→ YOUR ASSIGNMENT:
Only the lines from the line containing "none -> tan plate F2 level 1" through the final line of the entries should be printed, exactly as given, with the pictures left out.

→ Object state comparisons:
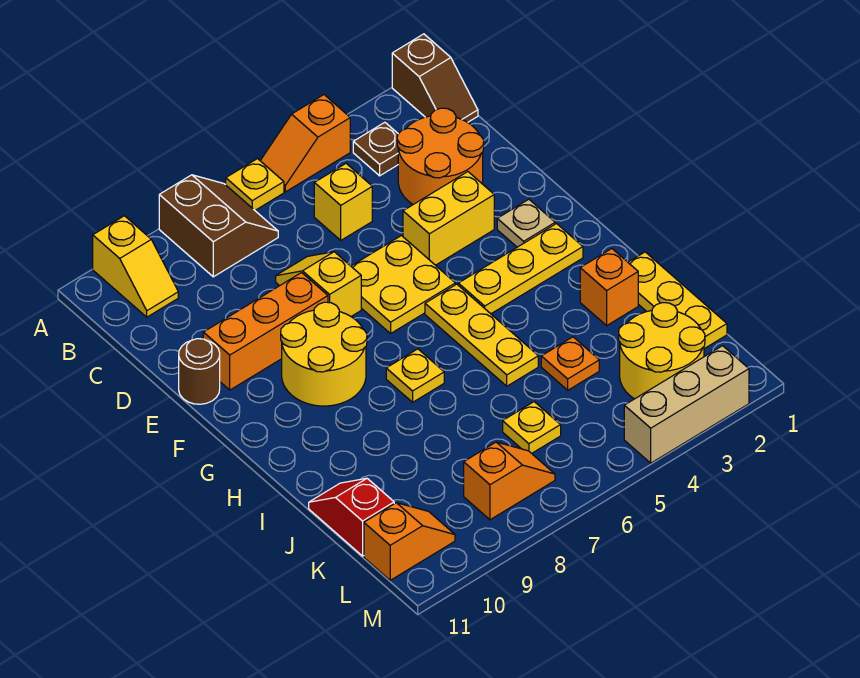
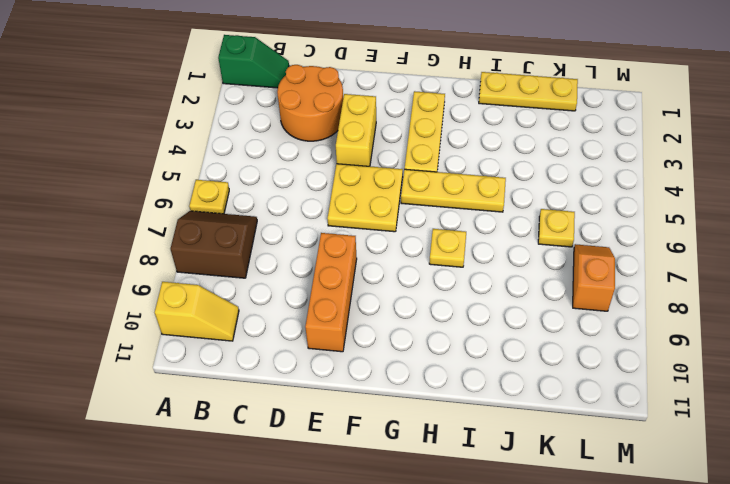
green slope A1:B1 level 1 top A -> brown slope A1:B1 level 1 top A
none -> orange slope A4:A5 level 1 top 4
none -> brown plate B3 level 1
none -> yellow brick C5 level 1

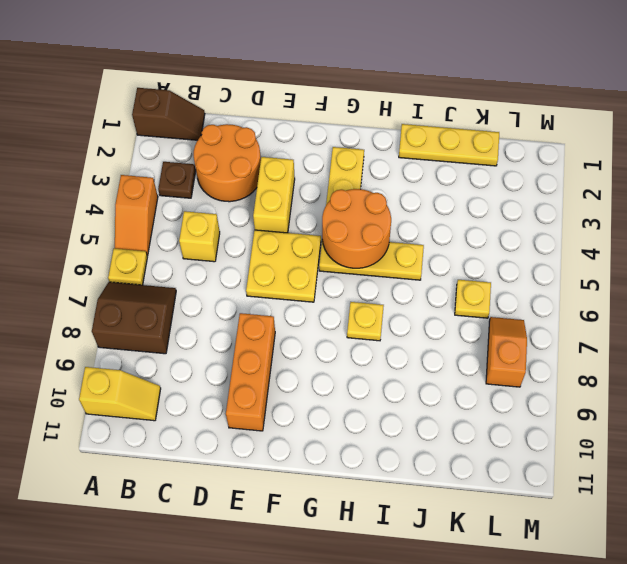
orange round brick G4:H5 level 2 -> none
none -> yellow slope D7:E7 level 1 top E
none -> brown round brick E11 level 1
none -> tan plate F2 level 1

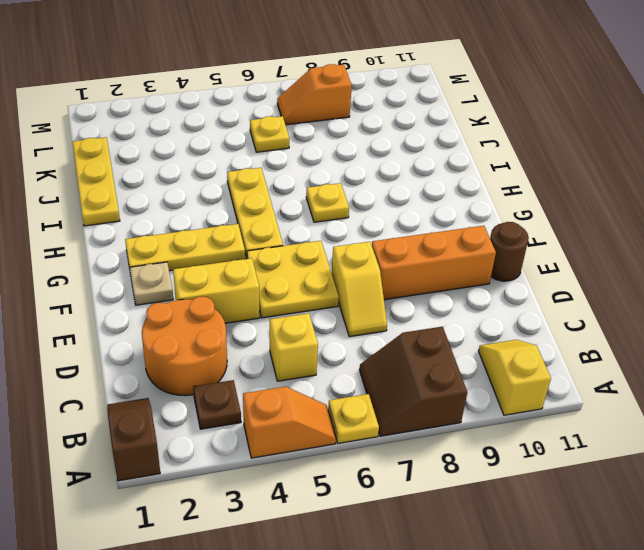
none -> yellow round brick F8:G9 level 1
none -> orange brick I2 level 1
none -> orange plate J4 level 1

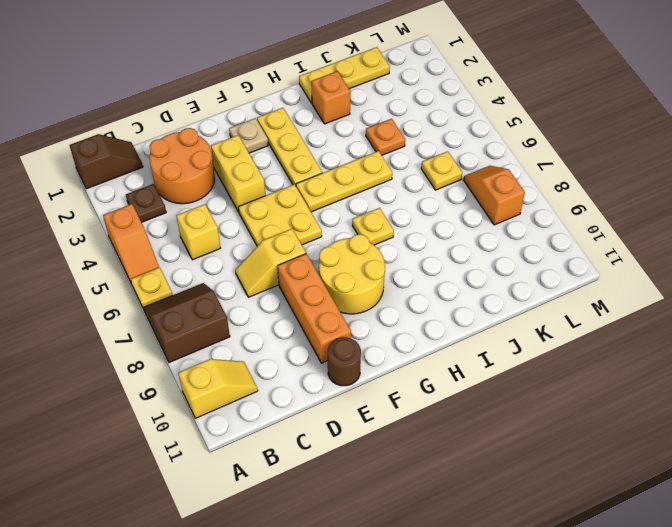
none -> red slope J11:K11 level 1 top K
none -> yellow round brick K2:L3 level 1
none -> orange slope L10:L11 level 1 top 11

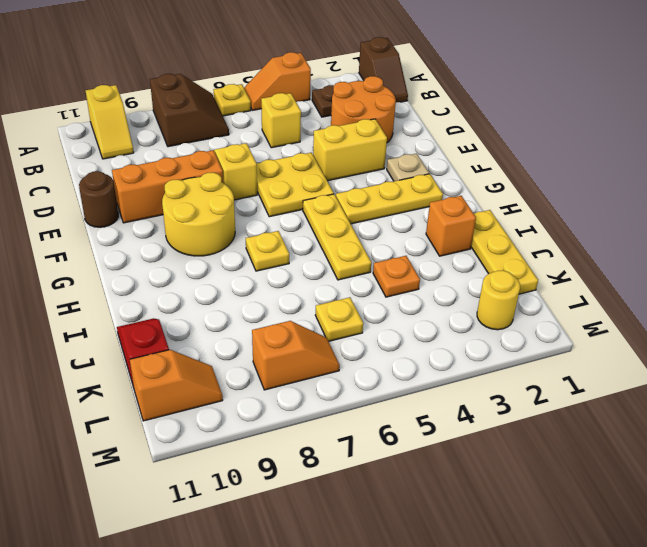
yellow round brick L2 level 1 -> yellow round brick K2:L3 level 1
none -> tan brick M2:M4 level 1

→ ANSWER TO THIS TASK:
none -> tan plate F2 level 1

none -> yellow round brick F8:G9 level 1
none -> orange brick I2 level 1
none -> orange plate J4 level 1

none -> red slope J11:K11 level 1 top K
none -> yellow round brick K2:L3 level 1
none -> orange slope L10:L11 level 1 top 11

yellow round brick L2 level 1 -> yellow round brick K2:L3 level 1
none -> tan brick M2:M4 level 1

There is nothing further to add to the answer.